(TO DO): I'd like an exact copy of only the lines from the start of the listing below through the line that holds "second_place: [411, 253]". Please keep the pictures out.

(EXTRACTED DATA):
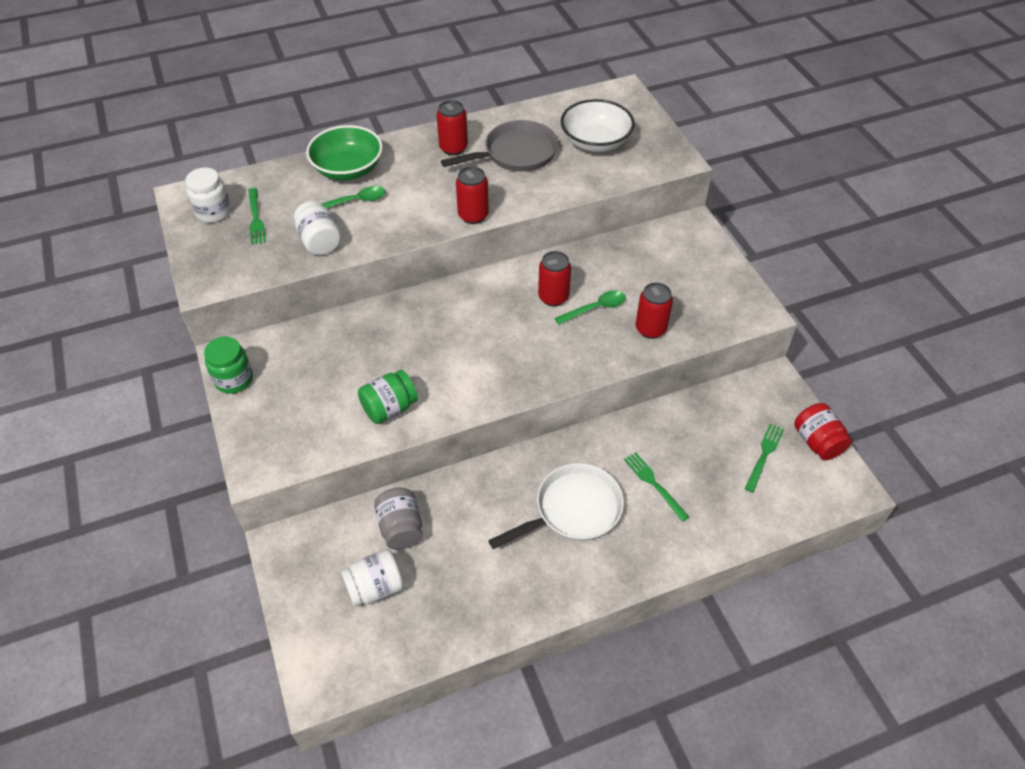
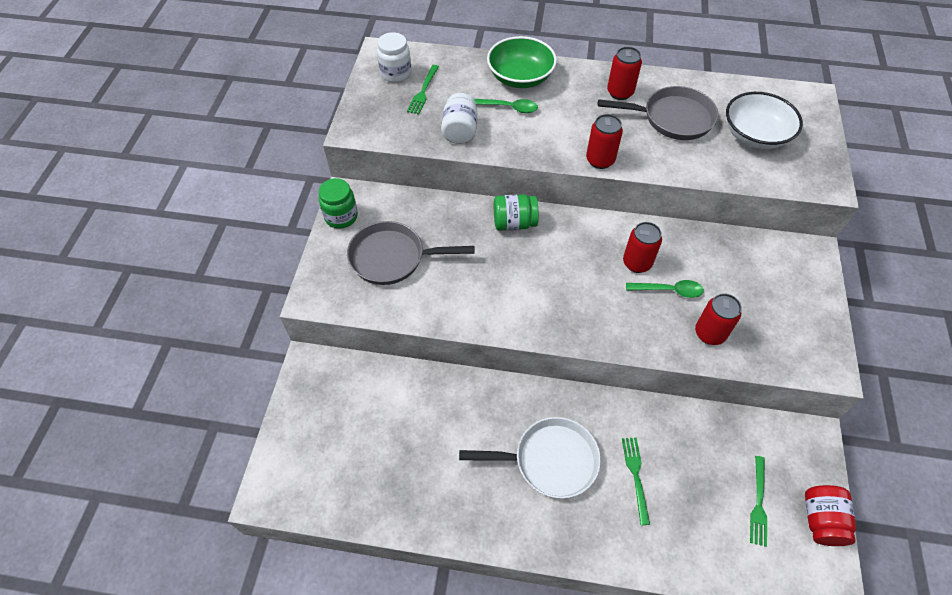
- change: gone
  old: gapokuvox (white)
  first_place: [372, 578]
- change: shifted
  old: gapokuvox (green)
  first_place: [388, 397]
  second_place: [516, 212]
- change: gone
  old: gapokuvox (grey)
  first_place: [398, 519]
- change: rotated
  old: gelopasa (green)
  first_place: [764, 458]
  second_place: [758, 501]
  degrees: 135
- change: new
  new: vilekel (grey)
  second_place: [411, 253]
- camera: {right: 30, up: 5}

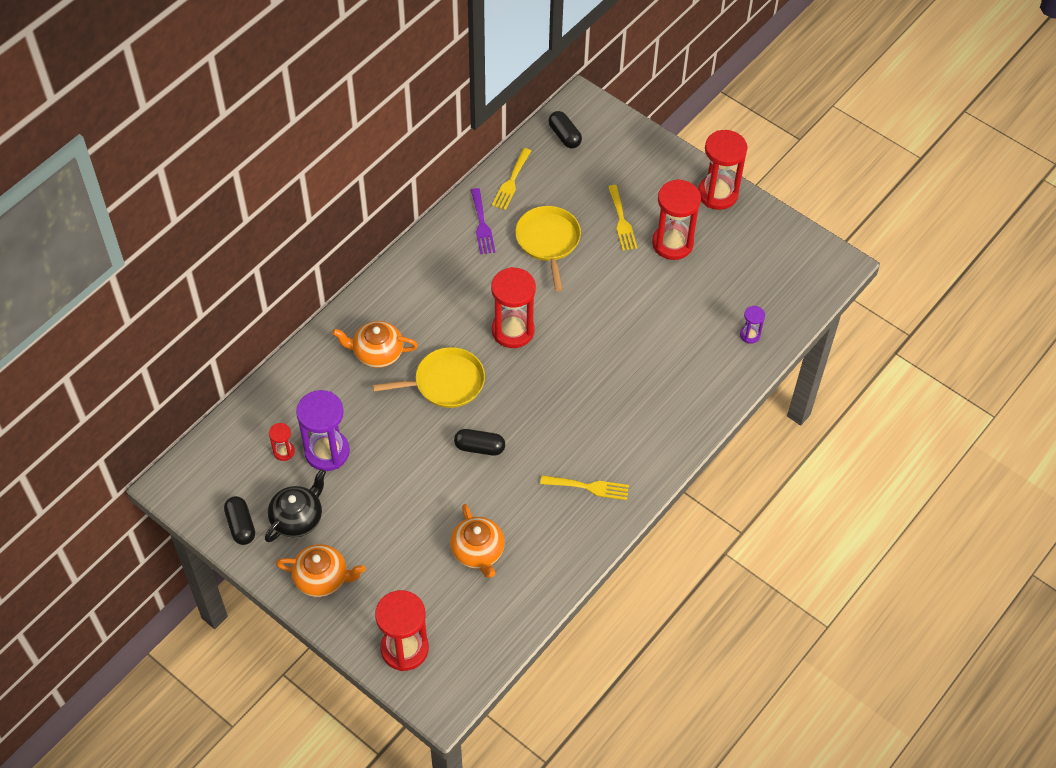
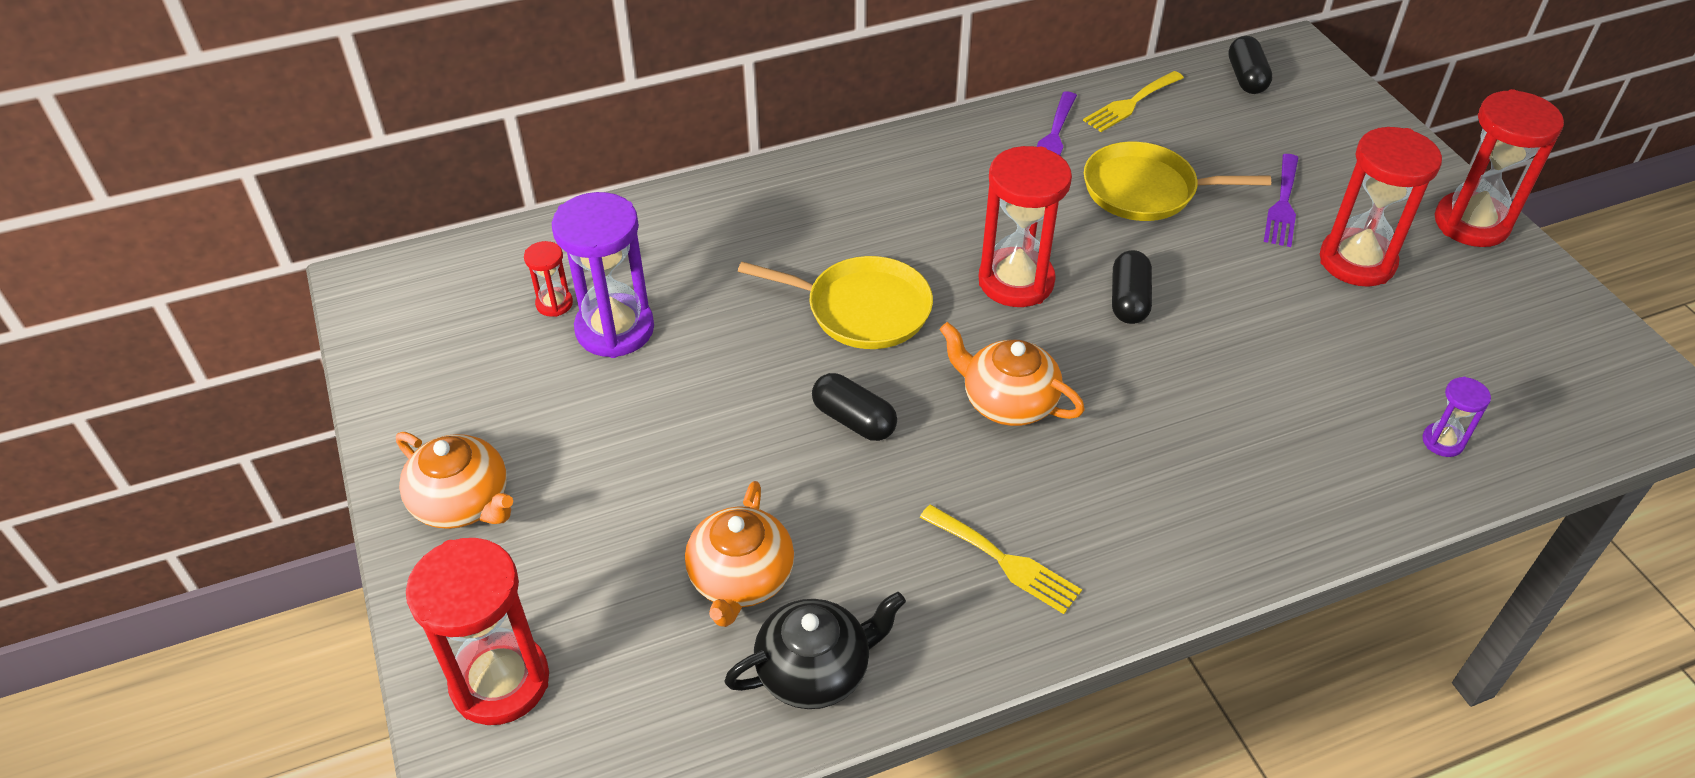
- change: shifted
  old: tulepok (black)
  first_place: [239, 520]
  second_place: [1132, 287]
- change: shifted
  old: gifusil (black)
  first_place: [295, 505]
  second_place: [815, 650]
- change: shifted
  old: gifusil (orange)
  first_place: [375, 344]
  second_place: [1012, 374]
- change: rotated
  old: vilekel (yellow)
  first_place: [548, 248]
  second_place: [1177, 181]
  degrees: -105
- change: repainted
  old: gelopasa (yellow)
  new: gelopasa (purple)
  first_place: [622, 218]
  second_place: [1281, 200]
- camera: {right: 30, up: -10}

(YOUR SOLUTION):
- change: gone
  old: gapokuvox (white)
  first_place: [372, 578]
- change: shifted
  old: gapokuvox (green)
  first_place: [388, 397]
  second_place: [516, 212]
- change: gone
  old: gapokuvox (grey)
  first_place: [398, 519]
- change: rotated
  old: gelopasa (green)
  first_place: [764, 458]
  second_place: [758, 501]
  degrees: 135
- change: new
  new: vilekel (grey)
  second_place: [411, 253]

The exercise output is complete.